Start of MATERIAL SHOWN

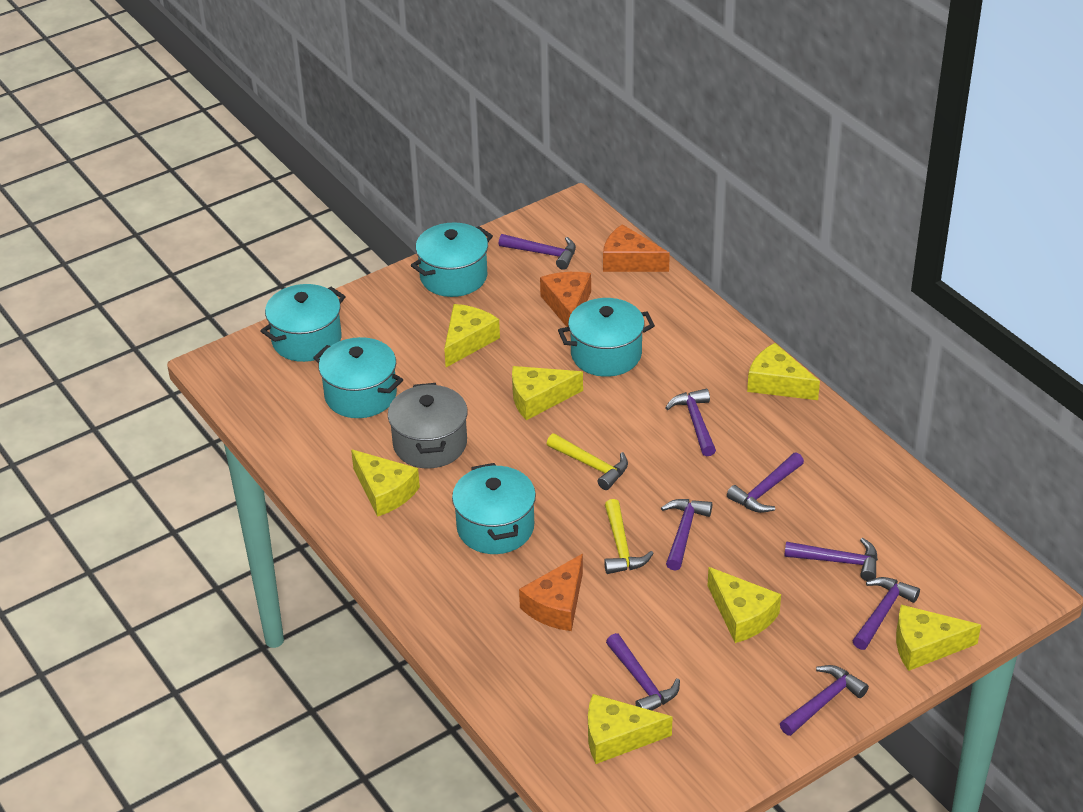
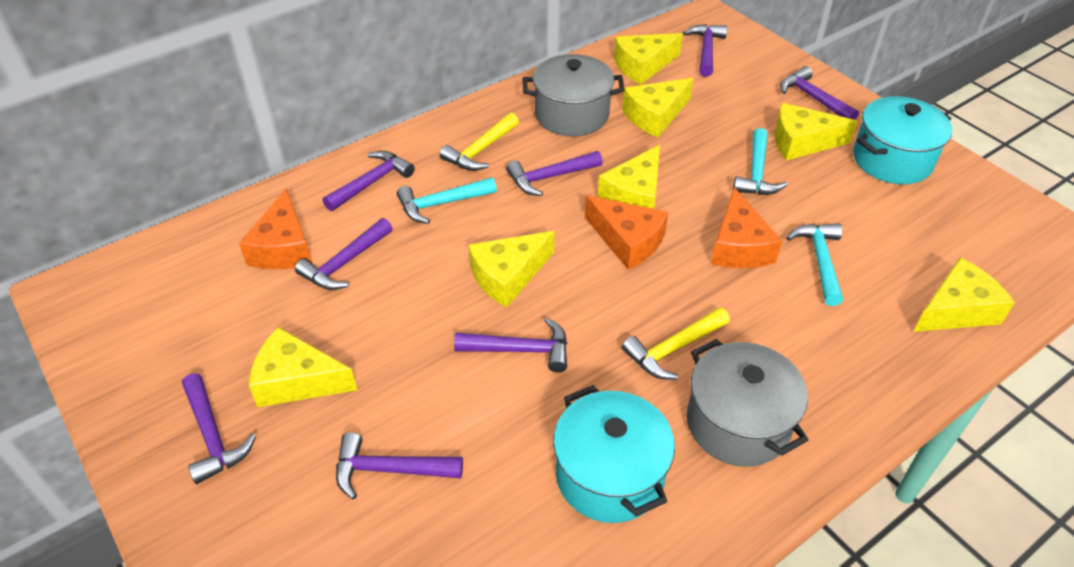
grey pot: 1 -> 2
turquoise hammer: 0 -> 3
turquoise pot: 5 -> 2

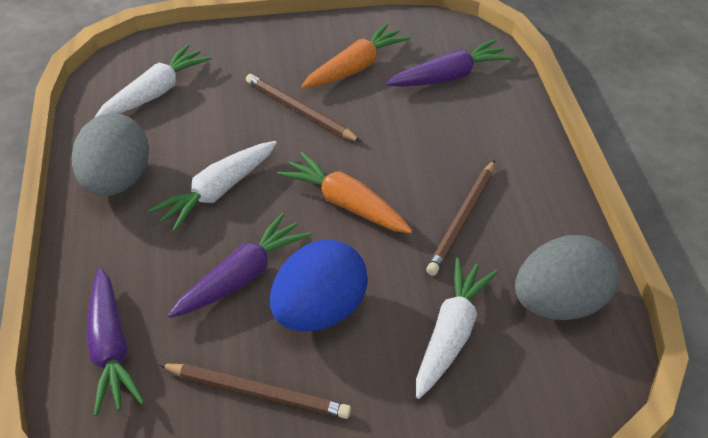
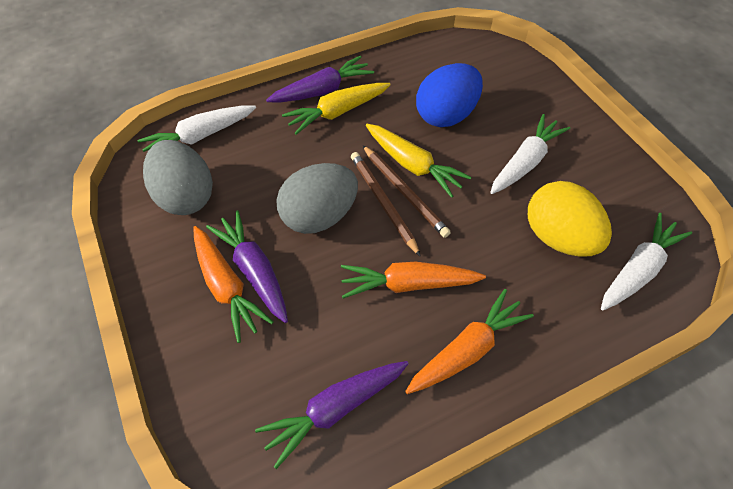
brown pencil: 3 -> 2
orange carrot: 2 -> 3
yellow carrot: 0 -> 2
yellow egg: 0 -> 1

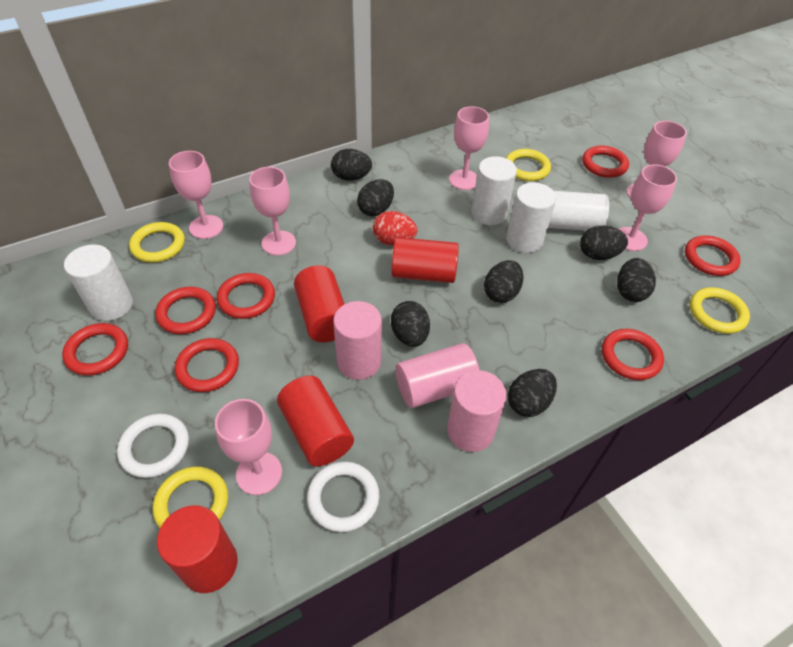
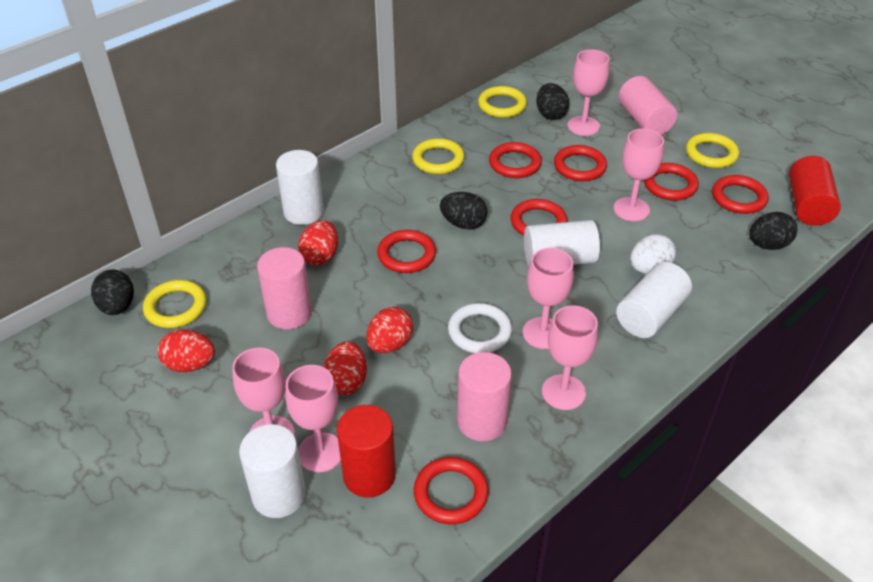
black egg: 7 -> 4
red cylinder: 4 -> 2
red egg: 1 -> 4
white egg: 0 -> 1
white ring: 2 -> 1

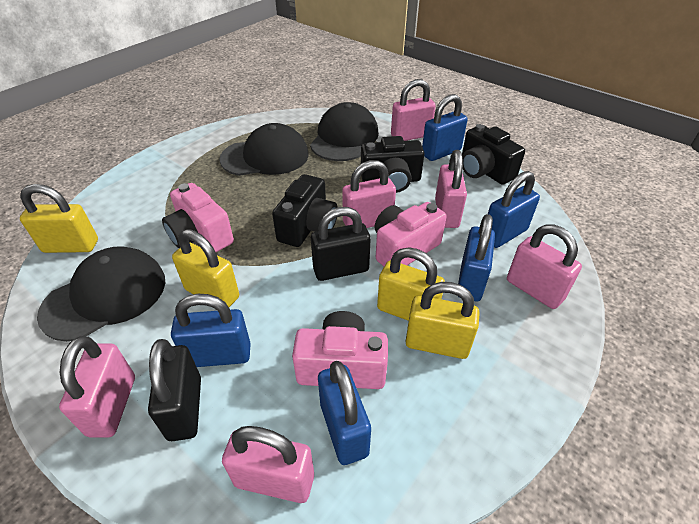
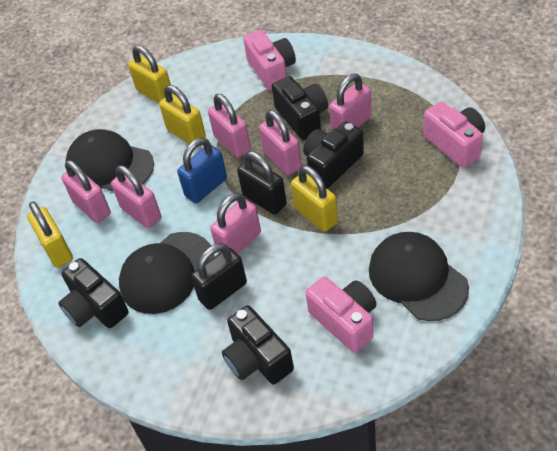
black camera: 3 -> 4
blue padlock: 5 -> 1

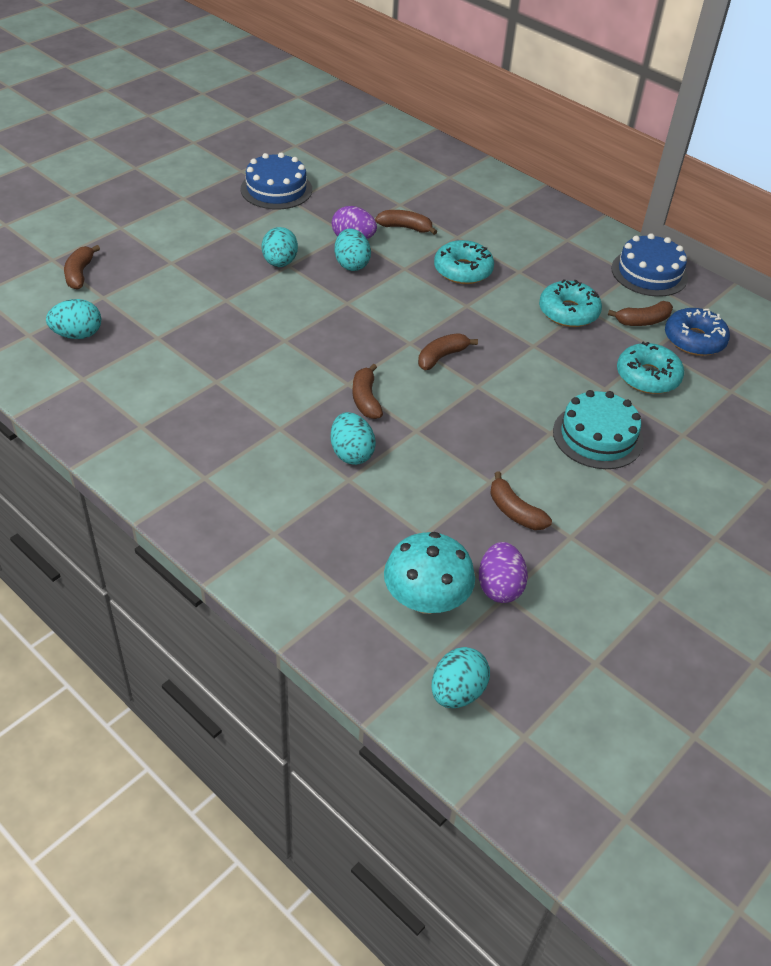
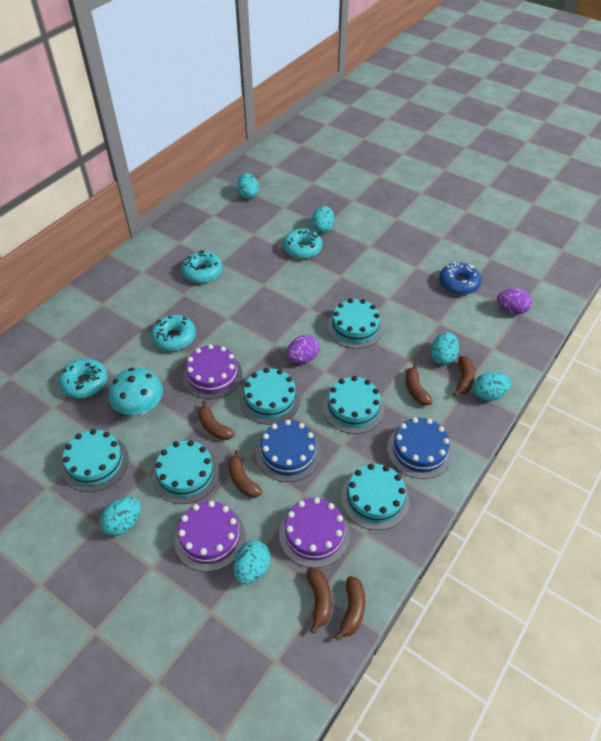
purple cake: 0 -> 3
turquoise cake: 1 -> 6
turquoise donut: 3 -> 4
turquoise egg: 5 -> 6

End of MATERIAL SHOWN

In the answer, include exactly the lines from the one containing "white egg: 0 -> 1" through the end of the records above and no pictures at all.

__EXPECTED ANSWER__.
white egg: 0 -> 1
white ring: 2 -> 1

black camera: 3 -> 4
blue padlock: 5 -> 1

purple cake: 0 -> 3
turquoise cake: 1 -> 6
turquoise donut: 3 -> 4
turquoise egg: 5 -> 6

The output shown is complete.